Data »

----------

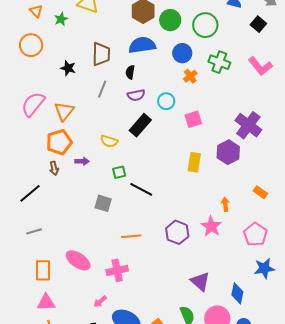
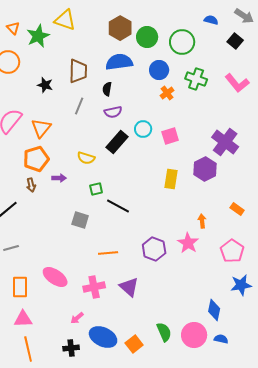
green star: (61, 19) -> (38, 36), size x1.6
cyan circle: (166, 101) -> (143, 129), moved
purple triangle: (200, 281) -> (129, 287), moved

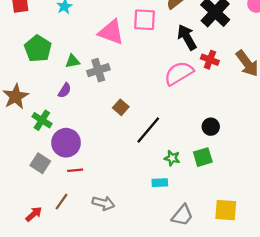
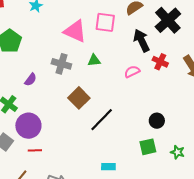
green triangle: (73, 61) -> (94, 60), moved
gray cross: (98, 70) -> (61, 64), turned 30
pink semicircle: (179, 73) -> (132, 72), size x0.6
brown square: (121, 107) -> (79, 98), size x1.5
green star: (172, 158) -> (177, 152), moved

----------

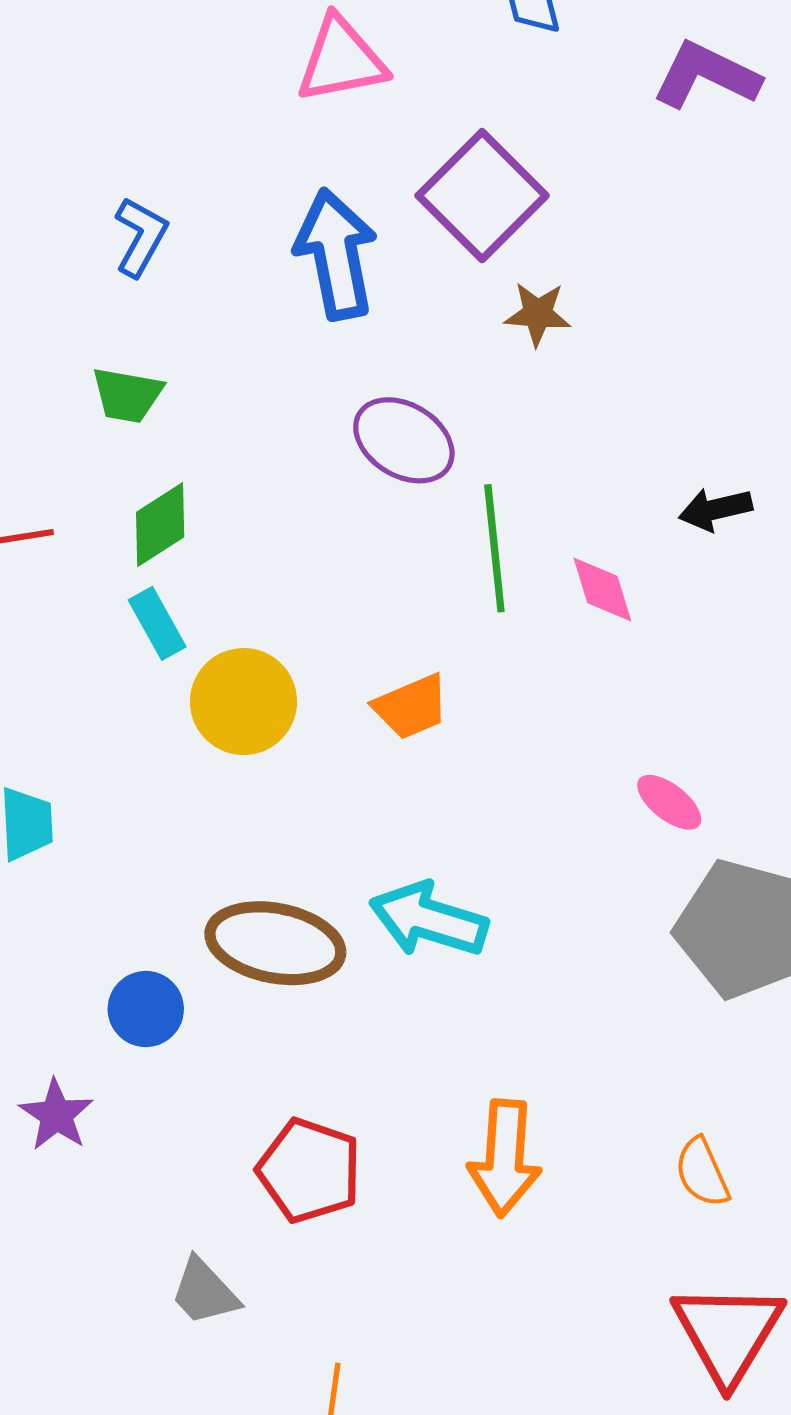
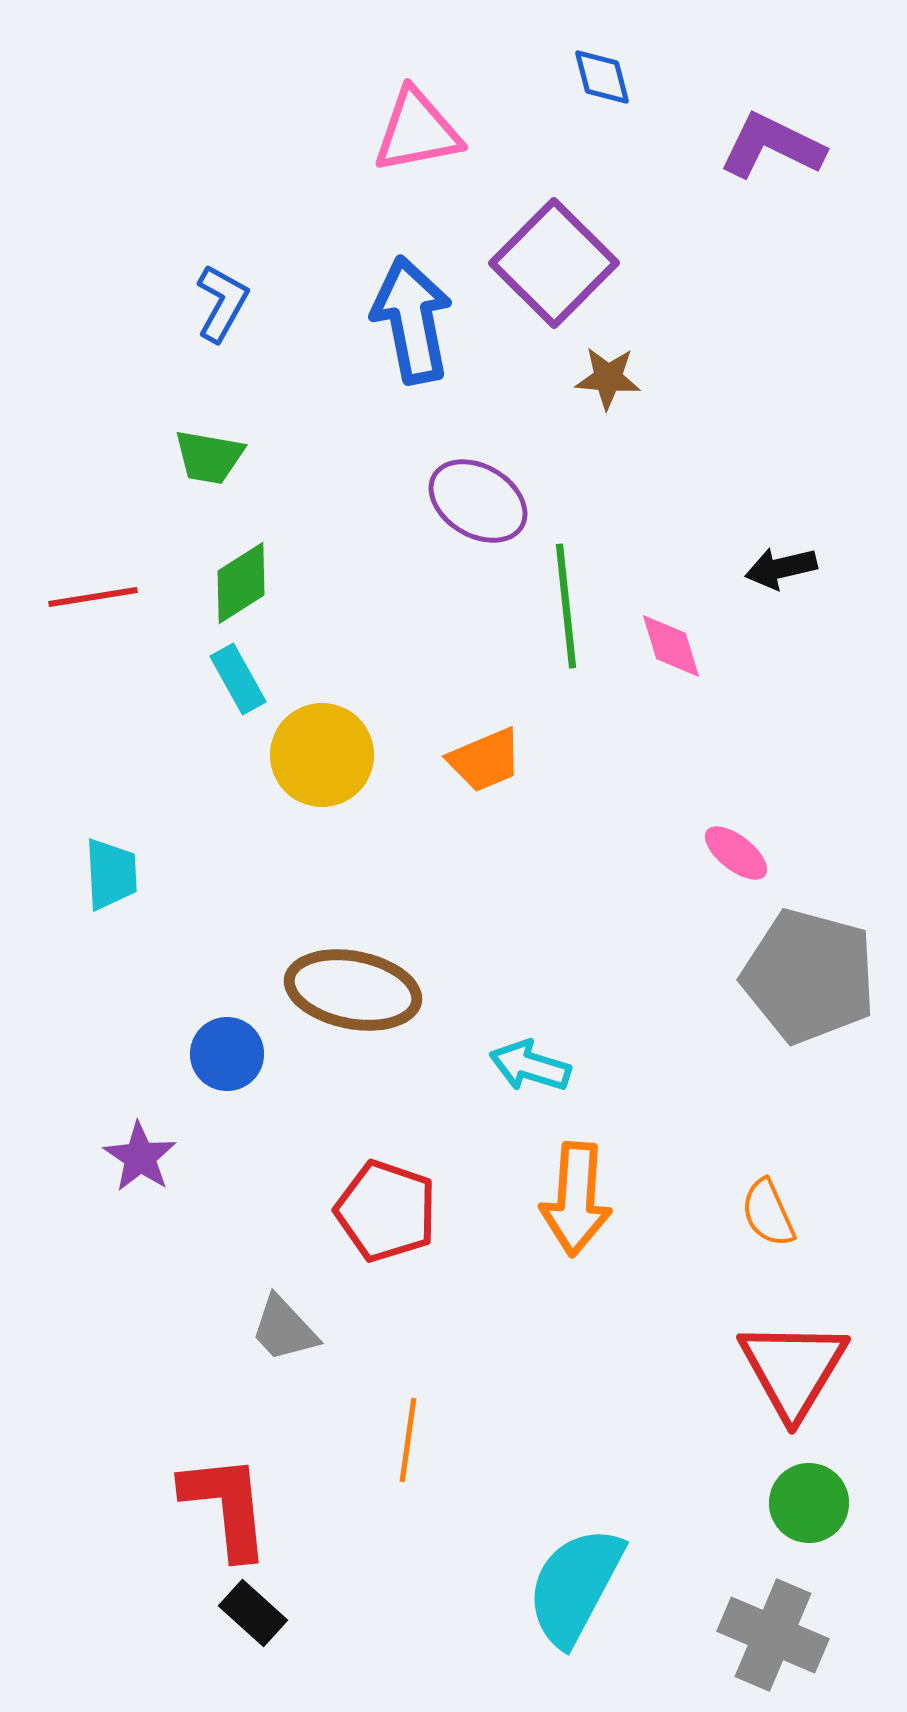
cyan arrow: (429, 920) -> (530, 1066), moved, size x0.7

----------

Instructions to follow » Copy each line in the listing where "cyan" appears.

Answer to this task »
cyan circle: (166, 101) -> (143, 129), moved
cyan arrow: (429, 920) -> (530, 1066), moved, size x0.7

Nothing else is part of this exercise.